Content starts
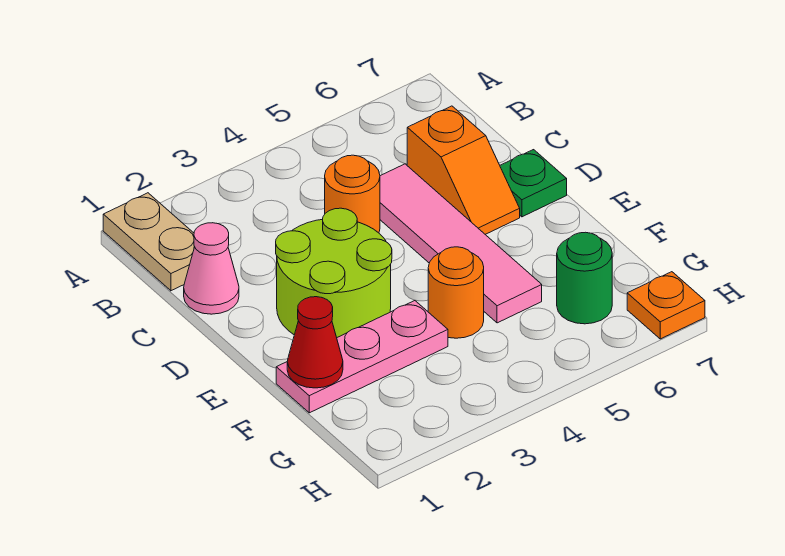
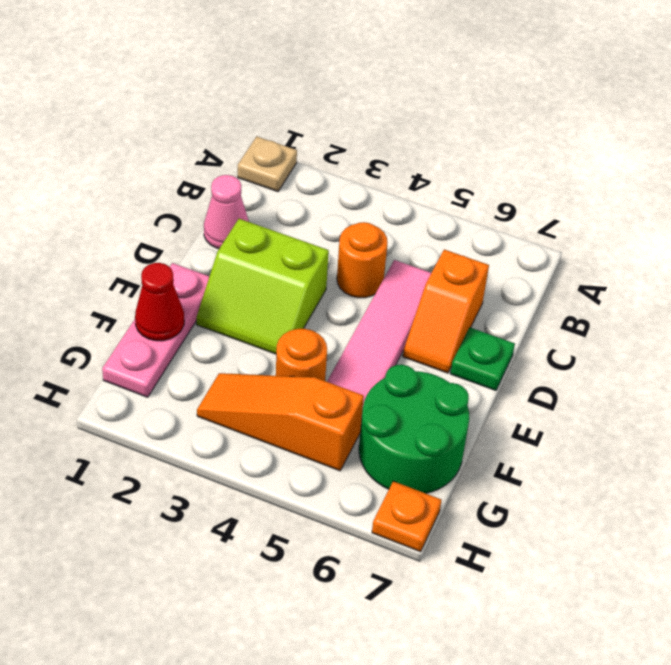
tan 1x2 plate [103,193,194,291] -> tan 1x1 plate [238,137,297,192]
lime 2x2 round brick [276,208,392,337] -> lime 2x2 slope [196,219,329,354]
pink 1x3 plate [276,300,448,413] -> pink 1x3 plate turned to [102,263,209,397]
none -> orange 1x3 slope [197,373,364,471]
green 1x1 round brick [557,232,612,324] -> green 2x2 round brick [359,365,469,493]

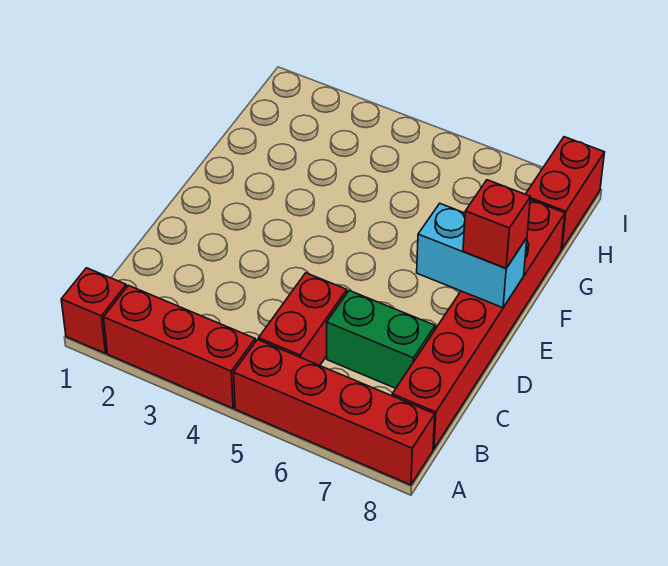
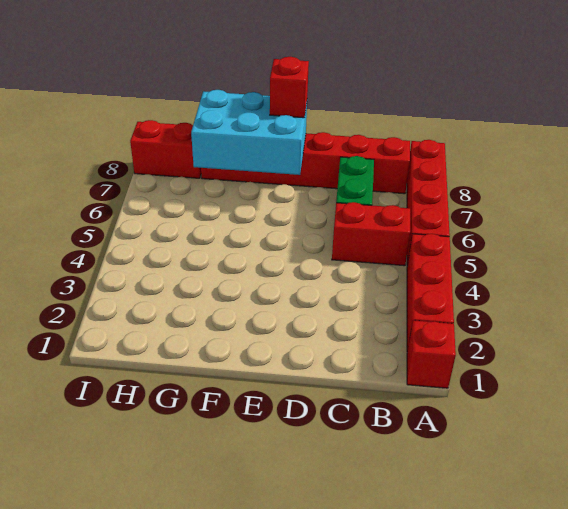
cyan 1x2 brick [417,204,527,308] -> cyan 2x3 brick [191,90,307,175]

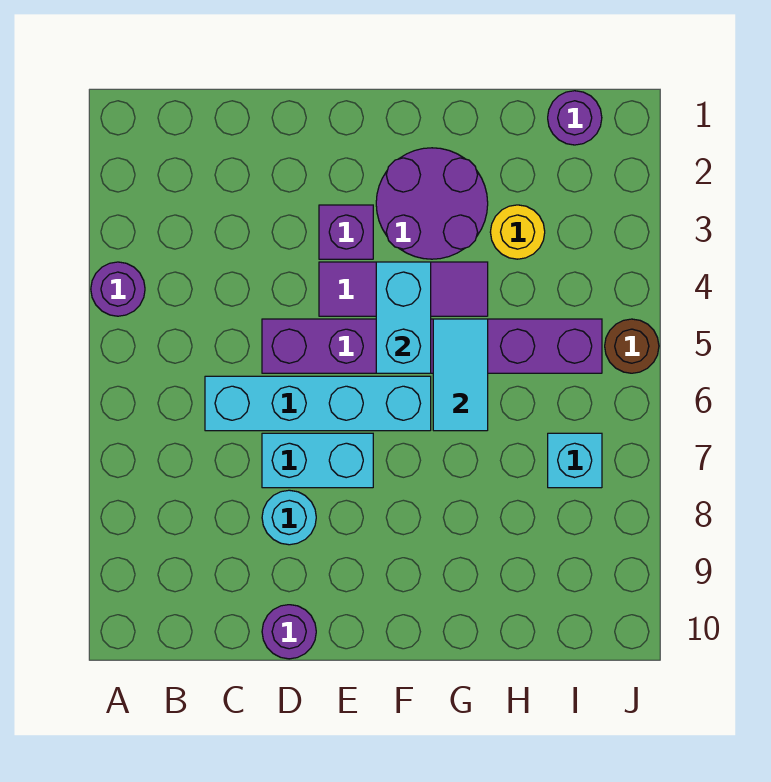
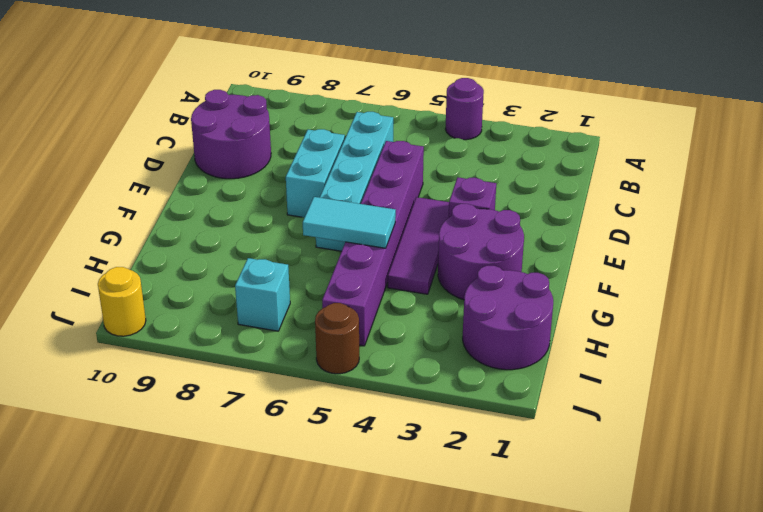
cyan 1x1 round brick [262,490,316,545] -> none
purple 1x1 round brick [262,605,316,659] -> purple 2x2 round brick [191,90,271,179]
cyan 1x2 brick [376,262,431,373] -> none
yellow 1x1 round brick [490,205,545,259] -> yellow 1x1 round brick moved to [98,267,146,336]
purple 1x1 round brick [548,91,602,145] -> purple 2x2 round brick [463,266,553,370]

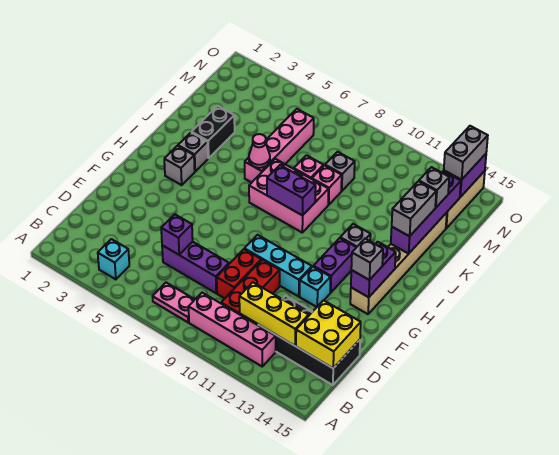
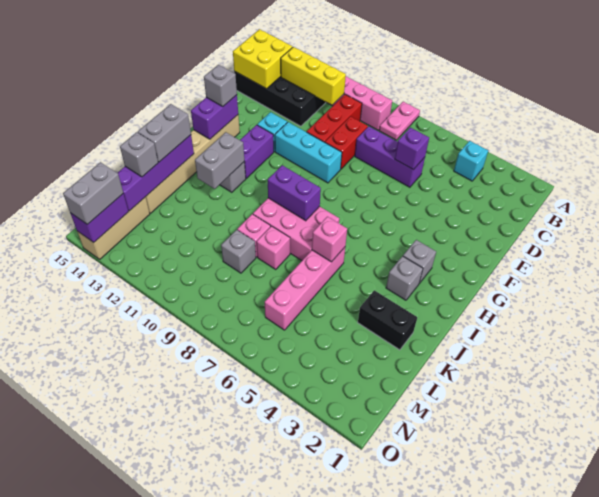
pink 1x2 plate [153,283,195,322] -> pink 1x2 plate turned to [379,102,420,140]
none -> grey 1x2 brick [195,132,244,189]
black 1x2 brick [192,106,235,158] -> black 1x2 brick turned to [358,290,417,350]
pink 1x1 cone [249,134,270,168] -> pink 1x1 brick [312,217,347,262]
Content ends
### Your instructions
Go back to the line that contains "pink 1x3 plate [276,300,448,413]" and copy it, along with each line after it through the end of the listing above, exactly and without pictures.

### Result
pink 1x3 plate [276,300,448,413] -> pink 1x3 plate turned to [102,263,209,397]
none -> orange 1x3 slope [197,373,364,471]
green 1x1 round brick [557,232,612,324] -> green 2x2 round brick [359,365,469,493]

cyan 1x2 brick [417,204,527,308] -> cyan 2x3 brick [191,90,307,175]

cyan 1x1 round brick [262,490,316,545] -> none
purple 1x1 round brick [262,605,316,659] -> purple 2x2 round brick [191,90,271,179]
cyan 1x2 brick [376,262,431,373] -> none
yellow 1x1 round brick [490,205,545,259] -> yellow 1x1 round brick moved to [98,267,146,336]
purple 1x1 round brick [548,91,602,145] -> purple 2x2 round brick [463,266,553,370]

pink 1x2 plate [153,283,195,322] -> pink 1x2 plate turned to [379,102,420,140]
none -> grey 1x2 brick [195,132,244,189]
black 1x2 brick [192,106,235,158] -> black 1x2 brick turned to [358,290,417,350]
pink 1x1 cone [249,134,270,168] -> pink 1x1 brick [312,217,347,262]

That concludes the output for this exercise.